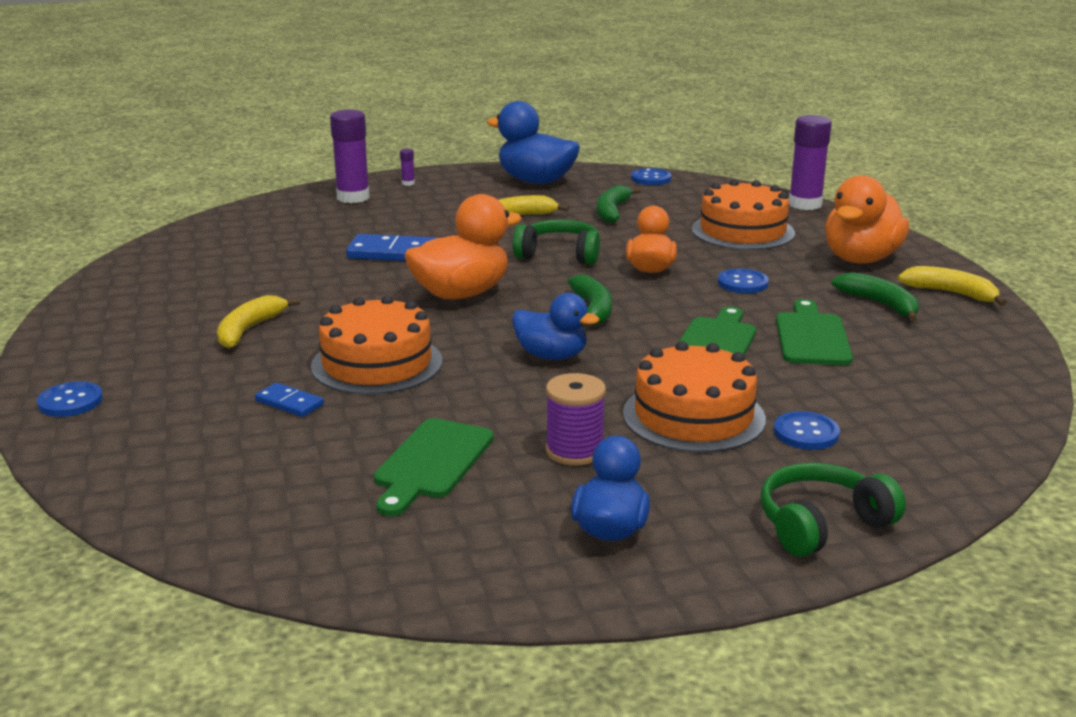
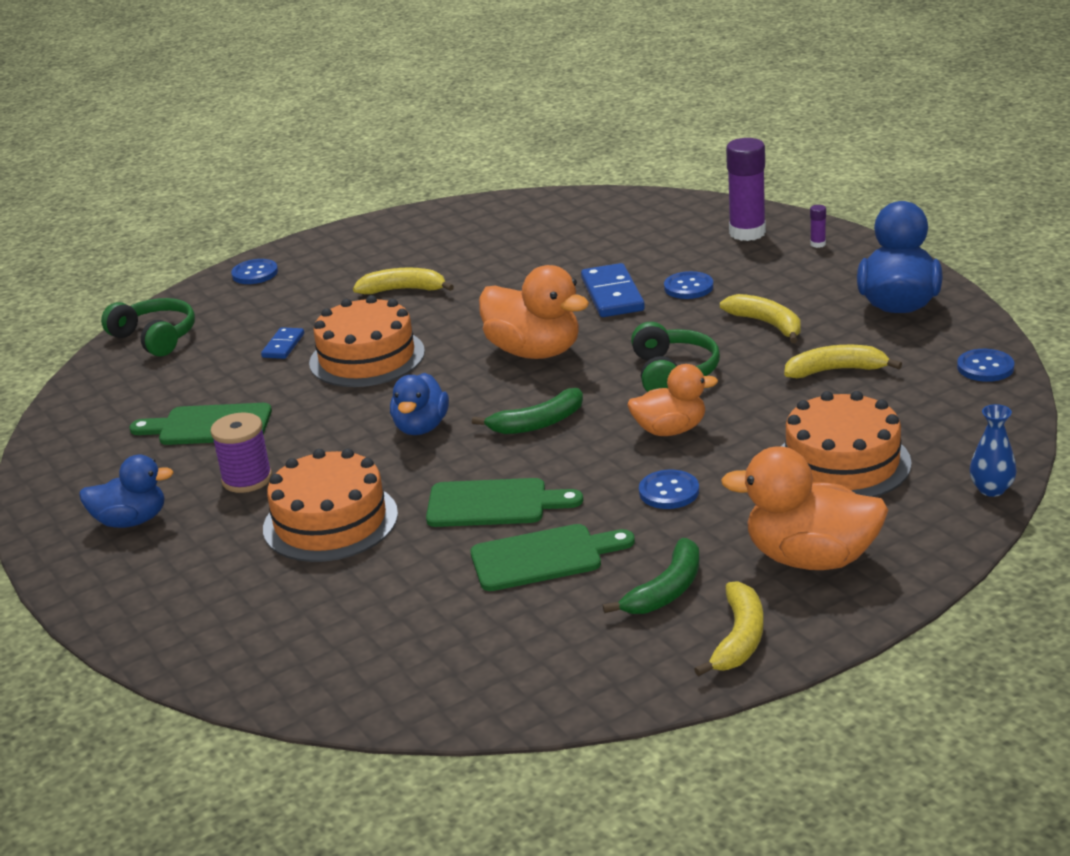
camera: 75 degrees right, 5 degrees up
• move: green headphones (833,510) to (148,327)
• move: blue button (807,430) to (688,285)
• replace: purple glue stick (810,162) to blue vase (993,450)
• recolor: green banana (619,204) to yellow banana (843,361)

[Assigned task]
Repeat the line containing "(833,510) to (148,327)" and all subsequent lines through the final line of the data, exactly and with no others.

[Answer space]
• move: green headphones (833,510) to (148,327)
• move: blue button (807,430) to (688,285)
• replace: purple glue stick (810,162) to blue vase (993,450)
• recolor: green banana (619,204) to yellow banana (843,361)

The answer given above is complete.